#### What the task asks
Scan the data below. Pull out each line where "candle" occurs.

#### Data records
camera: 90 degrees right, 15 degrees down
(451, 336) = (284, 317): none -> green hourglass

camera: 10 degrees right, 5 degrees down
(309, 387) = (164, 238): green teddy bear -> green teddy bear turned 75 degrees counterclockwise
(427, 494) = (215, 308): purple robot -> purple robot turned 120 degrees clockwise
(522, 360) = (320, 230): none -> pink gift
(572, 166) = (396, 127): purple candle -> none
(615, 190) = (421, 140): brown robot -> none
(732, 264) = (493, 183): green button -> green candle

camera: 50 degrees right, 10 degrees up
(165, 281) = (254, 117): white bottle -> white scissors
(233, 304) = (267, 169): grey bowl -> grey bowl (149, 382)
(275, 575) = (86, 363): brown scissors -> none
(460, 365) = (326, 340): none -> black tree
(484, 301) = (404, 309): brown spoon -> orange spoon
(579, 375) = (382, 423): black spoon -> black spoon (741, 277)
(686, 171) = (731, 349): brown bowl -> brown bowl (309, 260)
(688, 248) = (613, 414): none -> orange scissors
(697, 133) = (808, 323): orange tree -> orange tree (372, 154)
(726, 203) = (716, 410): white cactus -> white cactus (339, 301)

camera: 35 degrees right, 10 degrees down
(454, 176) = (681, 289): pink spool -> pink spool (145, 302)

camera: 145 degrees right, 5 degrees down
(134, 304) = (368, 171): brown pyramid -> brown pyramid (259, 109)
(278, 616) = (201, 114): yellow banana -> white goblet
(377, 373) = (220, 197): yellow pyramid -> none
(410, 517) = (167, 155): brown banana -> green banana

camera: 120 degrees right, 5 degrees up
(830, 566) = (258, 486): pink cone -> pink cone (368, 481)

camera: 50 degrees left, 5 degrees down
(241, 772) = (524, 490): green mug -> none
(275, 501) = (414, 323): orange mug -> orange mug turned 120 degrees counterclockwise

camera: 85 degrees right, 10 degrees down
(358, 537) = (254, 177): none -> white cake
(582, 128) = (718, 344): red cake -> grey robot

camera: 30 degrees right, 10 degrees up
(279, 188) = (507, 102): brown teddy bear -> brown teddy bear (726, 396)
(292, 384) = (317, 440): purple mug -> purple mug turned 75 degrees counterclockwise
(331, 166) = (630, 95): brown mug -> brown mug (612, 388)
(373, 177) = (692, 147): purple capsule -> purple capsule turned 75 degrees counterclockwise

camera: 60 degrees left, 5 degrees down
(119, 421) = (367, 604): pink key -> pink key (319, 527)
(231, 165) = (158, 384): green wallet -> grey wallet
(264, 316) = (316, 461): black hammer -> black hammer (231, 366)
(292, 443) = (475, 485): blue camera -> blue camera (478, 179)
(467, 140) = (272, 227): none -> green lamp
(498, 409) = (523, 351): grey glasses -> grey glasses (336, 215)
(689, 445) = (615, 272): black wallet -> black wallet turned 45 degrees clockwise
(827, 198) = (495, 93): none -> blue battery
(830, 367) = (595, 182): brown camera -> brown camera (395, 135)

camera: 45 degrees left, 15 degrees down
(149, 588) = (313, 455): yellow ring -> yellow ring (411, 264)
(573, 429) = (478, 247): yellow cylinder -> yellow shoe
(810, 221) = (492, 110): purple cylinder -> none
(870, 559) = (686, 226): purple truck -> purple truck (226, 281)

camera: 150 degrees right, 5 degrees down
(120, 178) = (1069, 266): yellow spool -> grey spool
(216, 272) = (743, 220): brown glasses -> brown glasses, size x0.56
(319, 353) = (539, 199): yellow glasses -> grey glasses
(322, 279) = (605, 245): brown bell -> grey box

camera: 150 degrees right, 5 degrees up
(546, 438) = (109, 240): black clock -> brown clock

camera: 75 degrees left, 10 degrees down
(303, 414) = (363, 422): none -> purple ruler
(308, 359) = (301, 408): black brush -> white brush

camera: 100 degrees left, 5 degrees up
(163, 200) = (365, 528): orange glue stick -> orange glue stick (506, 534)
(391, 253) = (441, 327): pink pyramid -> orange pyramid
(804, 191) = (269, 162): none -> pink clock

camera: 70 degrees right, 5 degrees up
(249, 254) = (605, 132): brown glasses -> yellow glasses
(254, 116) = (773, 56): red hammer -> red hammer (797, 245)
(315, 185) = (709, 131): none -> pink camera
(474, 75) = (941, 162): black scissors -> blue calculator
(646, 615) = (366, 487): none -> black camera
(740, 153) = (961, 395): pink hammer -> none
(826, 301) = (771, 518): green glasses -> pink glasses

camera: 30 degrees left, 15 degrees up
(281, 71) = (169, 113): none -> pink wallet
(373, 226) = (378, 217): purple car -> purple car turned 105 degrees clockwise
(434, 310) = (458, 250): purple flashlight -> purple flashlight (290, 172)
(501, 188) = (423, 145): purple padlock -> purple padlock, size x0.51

#### Solved exercise
(572, 166) = (396, 127): purple candle -> none
(732, 264) = (493, 183): green button -> green candle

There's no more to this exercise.